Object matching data
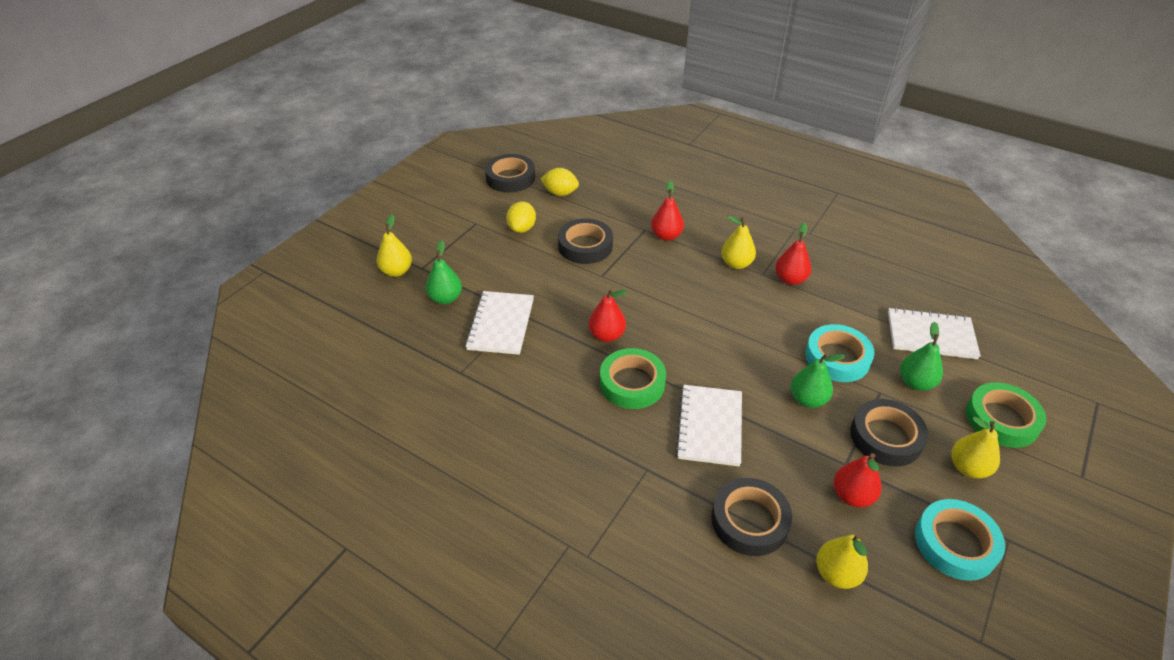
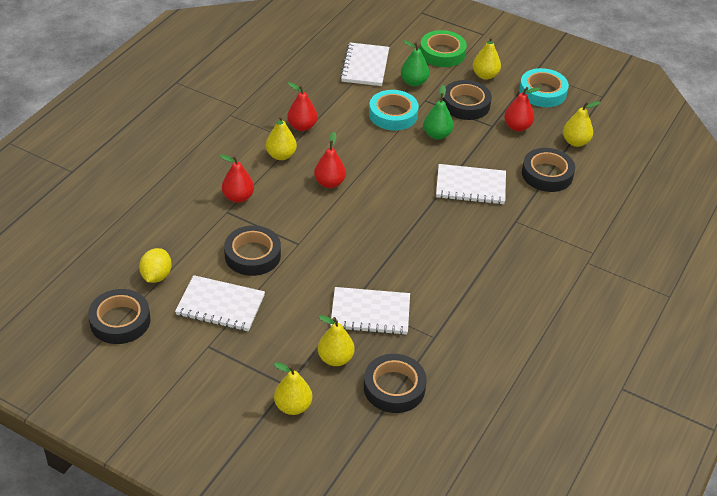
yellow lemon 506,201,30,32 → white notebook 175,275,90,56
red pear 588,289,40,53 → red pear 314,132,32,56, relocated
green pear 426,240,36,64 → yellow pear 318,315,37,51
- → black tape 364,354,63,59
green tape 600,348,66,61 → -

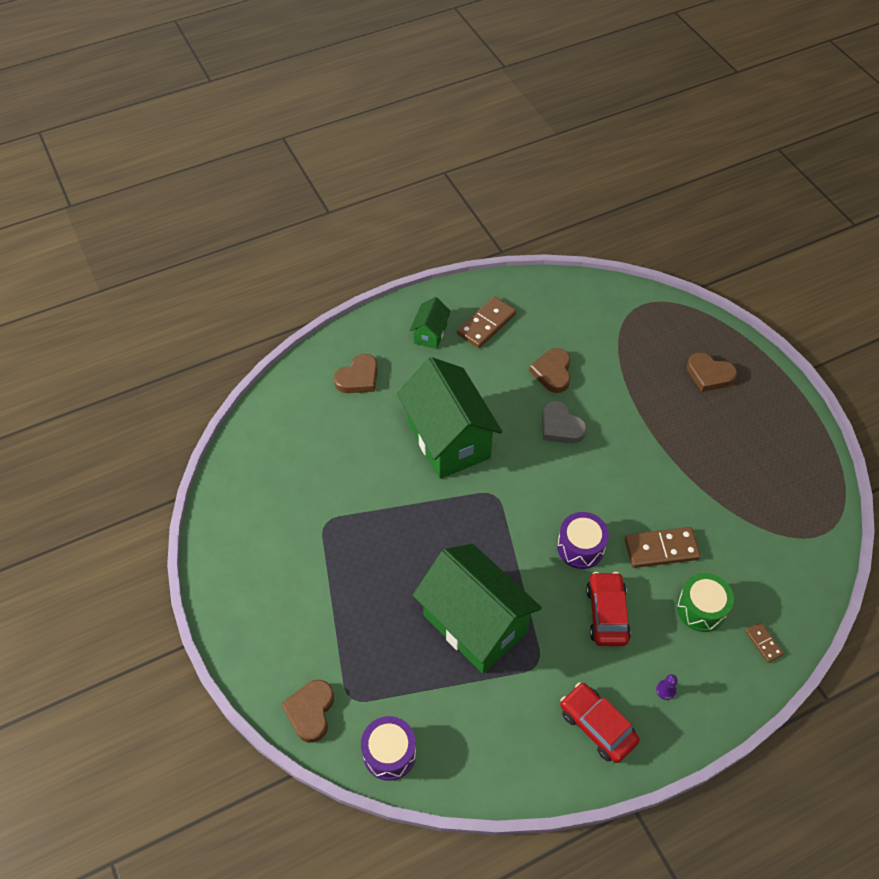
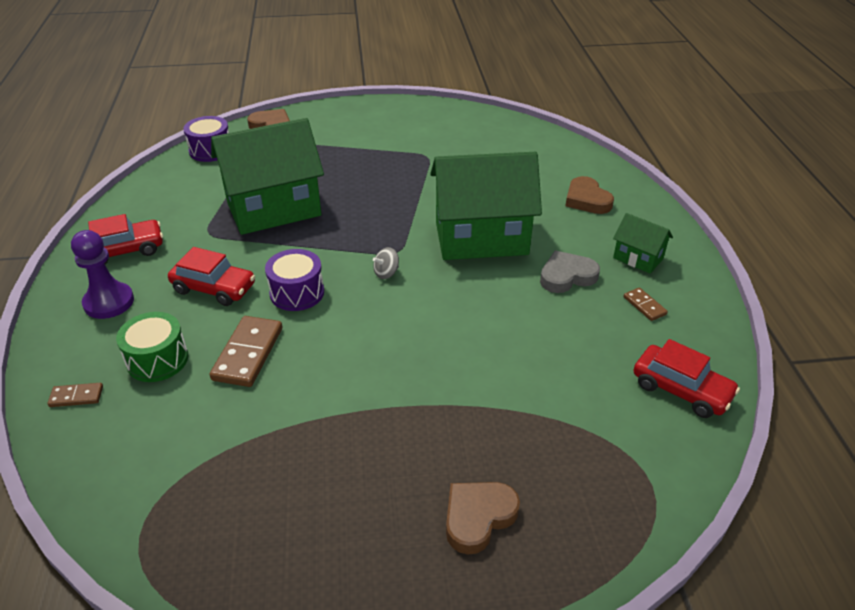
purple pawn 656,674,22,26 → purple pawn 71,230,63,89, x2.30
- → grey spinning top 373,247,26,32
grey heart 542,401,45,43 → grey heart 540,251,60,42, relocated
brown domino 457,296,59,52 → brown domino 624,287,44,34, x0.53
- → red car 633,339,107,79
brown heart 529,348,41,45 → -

- **Task to carry out**
Take the lines from the first line of the entries through the line with "- → black tape 364,354,63,59", inclusive, and give them again exactly, minus any pictures.

- **Solution to this task**
yellow lemon 506,201,30,32 → white notebook 175,275,90,56
red pear 588,289,40,53 → red pear 314,132,32,56, relocated
green pear 426,240,36,64 → yellow pear 318,315,37,51
- → black tape 364,354,63,59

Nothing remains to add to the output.